**Data to use**
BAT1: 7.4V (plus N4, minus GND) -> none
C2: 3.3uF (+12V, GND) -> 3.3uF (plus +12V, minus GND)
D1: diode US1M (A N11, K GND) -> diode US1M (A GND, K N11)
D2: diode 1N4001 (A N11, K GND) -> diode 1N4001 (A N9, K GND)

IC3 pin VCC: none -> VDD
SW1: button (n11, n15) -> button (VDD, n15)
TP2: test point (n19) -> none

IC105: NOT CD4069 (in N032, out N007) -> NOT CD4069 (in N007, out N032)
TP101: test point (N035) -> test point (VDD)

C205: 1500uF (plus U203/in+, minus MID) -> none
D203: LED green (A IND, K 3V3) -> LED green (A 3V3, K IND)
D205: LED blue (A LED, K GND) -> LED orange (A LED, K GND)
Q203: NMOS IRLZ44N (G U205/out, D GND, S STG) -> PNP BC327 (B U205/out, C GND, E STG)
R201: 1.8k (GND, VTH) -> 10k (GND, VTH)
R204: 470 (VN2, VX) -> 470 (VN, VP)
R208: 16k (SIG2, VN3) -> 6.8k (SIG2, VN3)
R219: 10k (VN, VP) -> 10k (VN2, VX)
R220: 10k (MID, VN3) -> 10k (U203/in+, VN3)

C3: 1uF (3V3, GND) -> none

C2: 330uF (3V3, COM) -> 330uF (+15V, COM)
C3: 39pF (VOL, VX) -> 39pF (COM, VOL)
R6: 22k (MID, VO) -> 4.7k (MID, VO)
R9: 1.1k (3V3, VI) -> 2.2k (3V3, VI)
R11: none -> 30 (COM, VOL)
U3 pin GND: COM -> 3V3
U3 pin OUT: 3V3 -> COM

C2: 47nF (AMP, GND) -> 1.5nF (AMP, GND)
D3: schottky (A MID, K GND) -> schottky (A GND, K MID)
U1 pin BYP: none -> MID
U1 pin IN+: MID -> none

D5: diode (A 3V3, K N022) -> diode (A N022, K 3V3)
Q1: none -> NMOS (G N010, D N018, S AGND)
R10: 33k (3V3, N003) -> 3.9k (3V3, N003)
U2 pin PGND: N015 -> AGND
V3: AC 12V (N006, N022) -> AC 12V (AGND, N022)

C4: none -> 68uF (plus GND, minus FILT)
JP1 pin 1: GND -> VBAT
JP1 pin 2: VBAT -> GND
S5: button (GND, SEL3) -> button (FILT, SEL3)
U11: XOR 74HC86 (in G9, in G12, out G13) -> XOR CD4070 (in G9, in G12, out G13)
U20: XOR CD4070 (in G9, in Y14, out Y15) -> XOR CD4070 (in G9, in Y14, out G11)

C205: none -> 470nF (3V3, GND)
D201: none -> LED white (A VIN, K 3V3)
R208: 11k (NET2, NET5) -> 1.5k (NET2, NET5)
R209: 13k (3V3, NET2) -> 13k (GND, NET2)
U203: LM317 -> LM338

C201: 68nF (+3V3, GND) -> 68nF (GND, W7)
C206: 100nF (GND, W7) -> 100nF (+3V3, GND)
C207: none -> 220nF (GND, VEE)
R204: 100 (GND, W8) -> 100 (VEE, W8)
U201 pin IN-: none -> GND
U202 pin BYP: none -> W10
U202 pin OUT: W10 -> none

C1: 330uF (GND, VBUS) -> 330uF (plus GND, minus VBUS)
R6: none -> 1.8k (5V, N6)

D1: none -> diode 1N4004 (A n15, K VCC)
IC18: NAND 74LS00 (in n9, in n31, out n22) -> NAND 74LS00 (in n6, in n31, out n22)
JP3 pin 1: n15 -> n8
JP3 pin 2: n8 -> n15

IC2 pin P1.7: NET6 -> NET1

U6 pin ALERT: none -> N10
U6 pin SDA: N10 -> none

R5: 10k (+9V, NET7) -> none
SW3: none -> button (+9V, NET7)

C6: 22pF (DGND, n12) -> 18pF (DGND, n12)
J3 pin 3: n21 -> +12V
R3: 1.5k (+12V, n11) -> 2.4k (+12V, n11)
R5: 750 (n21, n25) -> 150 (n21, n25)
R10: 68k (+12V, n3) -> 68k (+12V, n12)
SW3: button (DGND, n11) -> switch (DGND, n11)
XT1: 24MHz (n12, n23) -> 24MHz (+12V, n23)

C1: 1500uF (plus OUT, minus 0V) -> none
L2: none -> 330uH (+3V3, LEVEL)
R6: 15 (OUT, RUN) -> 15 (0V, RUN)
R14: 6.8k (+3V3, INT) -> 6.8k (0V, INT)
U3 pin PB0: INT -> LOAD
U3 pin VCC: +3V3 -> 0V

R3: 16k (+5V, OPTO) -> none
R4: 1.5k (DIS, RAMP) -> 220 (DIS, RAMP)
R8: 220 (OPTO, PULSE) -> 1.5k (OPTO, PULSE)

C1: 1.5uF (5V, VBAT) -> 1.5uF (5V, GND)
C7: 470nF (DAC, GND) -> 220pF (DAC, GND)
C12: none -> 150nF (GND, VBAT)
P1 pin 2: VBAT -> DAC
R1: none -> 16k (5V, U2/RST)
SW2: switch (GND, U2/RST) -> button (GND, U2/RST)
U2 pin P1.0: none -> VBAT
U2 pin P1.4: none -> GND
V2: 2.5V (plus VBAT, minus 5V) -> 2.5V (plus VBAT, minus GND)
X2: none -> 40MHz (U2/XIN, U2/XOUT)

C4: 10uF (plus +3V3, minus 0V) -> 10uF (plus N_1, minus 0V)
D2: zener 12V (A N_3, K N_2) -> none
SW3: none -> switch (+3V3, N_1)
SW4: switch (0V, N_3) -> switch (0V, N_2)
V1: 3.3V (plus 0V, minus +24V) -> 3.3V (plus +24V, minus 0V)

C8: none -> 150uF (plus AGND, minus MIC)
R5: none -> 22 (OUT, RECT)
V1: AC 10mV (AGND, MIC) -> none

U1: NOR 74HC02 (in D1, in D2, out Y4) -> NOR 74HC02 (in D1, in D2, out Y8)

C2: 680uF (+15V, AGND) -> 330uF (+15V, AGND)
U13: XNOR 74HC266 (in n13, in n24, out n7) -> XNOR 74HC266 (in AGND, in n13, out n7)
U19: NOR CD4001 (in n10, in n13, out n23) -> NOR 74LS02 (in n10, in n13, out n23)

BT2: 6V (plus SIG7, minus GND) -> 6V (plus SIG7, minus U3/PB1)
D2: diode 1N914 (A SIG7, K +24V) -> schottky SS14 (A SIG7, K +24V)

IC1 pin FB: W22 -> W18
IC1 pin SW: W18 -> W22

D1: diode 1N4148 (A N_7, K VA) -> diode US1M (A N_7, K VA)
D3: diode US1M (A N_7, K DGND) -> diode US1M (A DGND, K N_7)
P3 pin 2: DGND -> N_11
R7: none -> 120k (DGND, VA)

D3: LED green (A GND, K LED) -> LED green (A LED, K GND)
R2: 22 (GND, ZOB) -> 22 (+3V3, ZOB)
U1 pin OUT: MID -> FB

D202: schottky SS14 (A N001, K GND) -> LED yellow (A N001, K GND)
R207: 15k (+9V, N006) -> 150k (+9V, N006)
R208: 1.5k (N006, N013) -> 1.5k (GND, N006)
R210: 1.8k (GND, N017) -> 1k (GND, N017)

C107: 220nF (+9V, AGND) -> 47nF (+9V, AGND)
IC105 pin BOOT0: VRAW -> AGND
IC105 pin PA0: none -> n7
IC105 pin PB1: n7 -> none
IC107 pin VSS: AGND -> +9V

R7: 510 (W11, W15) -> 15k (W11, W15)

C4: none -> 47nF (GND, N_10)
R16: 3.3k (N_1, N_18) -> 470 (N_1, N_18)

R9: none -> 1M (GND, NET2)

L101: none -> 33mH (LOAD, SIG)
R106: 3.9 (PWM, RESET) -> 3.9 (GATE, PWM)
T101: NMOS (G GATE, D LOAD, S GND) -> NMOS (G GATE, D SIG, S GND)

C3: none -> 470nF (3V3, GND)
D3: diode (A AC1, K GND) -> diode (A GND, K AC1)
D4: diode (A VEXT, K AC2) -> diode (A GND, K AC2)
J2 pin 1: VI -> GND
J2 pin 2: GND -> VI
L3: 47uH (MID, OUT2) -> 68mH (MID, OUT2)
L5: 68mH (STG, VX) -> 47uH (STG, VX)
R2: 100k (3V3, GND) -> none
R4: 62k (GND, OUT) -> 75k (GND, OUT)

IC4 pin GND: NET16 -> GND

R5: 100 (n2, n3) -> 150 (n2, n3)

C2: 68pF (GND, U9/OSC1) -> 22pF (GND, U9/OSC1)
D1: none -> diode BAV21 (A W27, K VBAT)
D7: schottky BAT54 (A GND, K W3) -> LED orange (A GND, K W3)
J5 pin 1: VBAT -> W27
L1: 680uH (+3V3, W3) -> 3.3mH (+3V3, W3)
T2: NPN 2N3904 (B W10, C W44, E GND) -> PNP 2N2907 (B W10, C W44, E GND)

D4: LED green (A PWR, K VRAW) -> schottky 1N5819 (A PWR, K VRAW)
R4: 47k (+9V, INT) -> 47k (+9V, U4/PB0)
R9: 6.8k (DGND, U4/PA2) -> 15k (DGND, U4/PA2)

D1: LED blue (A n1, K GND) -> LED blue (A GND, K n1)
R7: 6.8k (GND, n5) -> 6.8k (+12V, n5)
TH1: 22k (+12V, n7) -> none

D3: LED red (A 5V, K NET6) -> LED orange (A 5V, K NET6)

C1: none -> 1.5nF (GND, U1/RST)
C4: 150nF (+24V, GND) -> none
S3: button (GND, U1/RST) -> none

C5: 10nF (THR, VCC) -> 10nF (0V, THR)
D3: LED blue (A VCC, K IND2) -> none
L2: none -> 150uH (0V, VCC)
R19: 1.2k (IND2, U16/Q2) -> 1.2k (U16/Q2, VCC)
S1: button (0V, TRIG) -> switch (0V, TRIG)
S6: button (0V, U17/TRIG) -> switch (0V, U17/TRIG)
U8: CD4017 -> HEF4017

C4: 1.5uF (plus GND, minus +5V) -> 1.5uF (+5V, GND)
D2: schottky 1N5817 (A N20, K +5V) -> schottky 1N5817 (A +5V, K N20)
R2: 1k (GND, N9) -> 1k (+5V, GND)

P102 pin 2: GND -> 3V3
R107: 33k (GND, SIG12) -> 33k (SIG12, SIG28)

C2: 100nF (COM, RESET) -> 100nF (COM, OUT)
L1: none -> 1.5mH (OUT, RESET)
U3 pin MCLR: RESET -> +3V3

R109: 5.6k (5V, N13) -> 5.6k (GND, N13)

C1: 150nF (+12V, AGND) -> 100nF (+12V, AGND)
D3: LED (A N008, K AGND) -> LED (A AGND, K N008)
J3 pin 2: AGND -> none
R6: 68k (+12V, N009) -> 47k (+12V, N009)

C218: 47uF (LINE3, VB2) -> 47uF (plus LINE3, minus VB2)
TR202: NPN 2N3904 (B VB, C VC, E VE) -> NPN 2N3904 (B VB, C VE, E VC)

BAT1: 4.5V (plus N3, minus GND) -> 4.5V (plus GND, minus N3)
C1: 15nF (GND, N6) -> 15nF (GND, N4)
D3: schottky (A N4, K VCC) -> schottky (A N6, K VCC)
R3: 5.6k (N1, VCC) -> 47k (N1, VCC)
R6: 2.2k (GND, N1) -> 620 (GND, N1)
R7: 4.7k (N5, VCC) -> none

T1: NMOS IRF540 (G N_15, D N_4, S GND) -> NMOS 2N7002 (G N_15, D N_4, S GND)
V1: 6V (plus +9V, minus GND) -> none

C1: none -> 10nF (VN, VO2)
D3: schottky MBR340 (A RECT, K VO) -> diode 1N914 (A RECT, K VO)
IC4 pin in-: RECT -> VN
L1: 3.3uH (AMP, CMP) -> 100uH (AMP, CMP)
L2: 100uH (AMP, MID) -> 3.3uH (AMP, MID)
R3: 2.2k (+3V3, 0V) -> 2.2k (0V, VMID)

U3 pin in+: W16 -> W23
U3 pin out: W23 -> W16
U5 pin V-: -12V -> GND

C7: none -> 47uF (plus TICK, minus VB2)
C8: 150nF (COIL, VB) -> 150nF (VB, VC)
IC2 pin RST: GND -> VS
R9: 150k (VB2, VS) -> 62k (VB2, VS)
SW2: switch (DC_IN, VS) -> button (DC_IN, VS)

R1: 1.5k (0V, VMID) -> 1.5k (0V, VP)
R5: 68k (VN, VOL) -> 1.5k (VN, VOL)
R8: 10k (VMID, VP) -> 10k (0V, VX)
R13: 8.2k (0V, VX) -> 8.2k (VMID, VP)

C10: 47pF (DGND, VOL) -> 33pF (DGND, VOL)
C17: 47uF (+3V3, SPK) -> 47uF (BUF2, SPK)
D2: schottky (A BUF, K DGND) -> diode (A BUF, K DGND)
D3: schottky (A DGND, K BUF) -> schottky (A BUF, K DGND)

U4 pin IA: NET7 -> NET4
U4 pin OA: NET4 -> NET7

**Task item**
In the entries above, please find the line with "R7: 6.8k (GND, n5) -> 6.8k (+12V, n5)" and the line with "R6: 2.2k (GND, N1) -> 620 (GND, N1)", then write out exactly those two lines and every line between them, and nothing more.

**Final answer**
R7: 6.8k (GND, n5) -> 6.8k (+12V, n5)
TH1: 22k (+12V, n7) -> none

D3: LED red (A 5V, K NET6) -> LED orange (A 5V, K NET6)

C1: none -> 1.5nF (GND, U1/RST)
C4: 150nF (+24V, GND) -> none
S3: button (GND, U1/RST) -> none

C5: 10nF (THR, VCC) -> 10nF (0V, THR)
D3: LED blue (A VCC, K IND2) -> none
L2: none -> 150uH (0V, VCC)
R19: 1.2k (IND2, U16/Q2) -> 1.2k (U16/Q2, VCC)
S1: button (0V, TRIG) -> switch (0V, TRIG)
S6: button (0V, U17/TRIG) -> switch (0V, U17/TRIG)
U8: CD4017 -> HEF4017

C4: 1.5uF (plus GND, minus +5V) -> 1.5uF (+5V, GND)
D2: schottky 1N5817 (A N20, K +5V) -> schottky 1N5817 (A +5V, K N20)
R2: 1k (GND, N9) -> 1k (+5V, GND)

P102 pin 2: GND -> 3V3
R107: 33k (GND, SIG12) -> 33k (SIG12, SIG28)

C2: 100nF (COM, RESET) -> 100nF (COM, OUT)
L1: none -> 1.5mH (OUT, RESET)
U3 pin MCLR: RESET -> +3V3

R109: 5.6k (5V, N13) -> 5.6k (GND, N13)

C1: 150nF (+12V, AGND) -> 100nF (+12V, AGND)
D3: LED (A N008, K AGND) -> LED (A AGND, K N008)
J3 pin 2: AGND -> none
R6: 68k (+12V, N009) -> 47k (+12V, N009)

C218: 47uF (LINE3, VB2) -> 47uF (plus LINE3, minus VB2)
TR202: NPN 2N3904 (B VB, C VC, E VE) -> NPN 2N3904 (B VB, C VE, E VC)

BAT1: 4.5V (plus N3, minus GND) -> 4.5V (plus GND, minus N3)
C1: 15nF (GND, N6) -> 15nF (GND, N4)
D3: schottky (A N4, K VCC) -> schottky (A N6, K VCC)
R3: 5.6k (N1, VCC) -> 47k (N1, VCC)
R6: 2.2k (GND, N1) -> 620 (GND, N1)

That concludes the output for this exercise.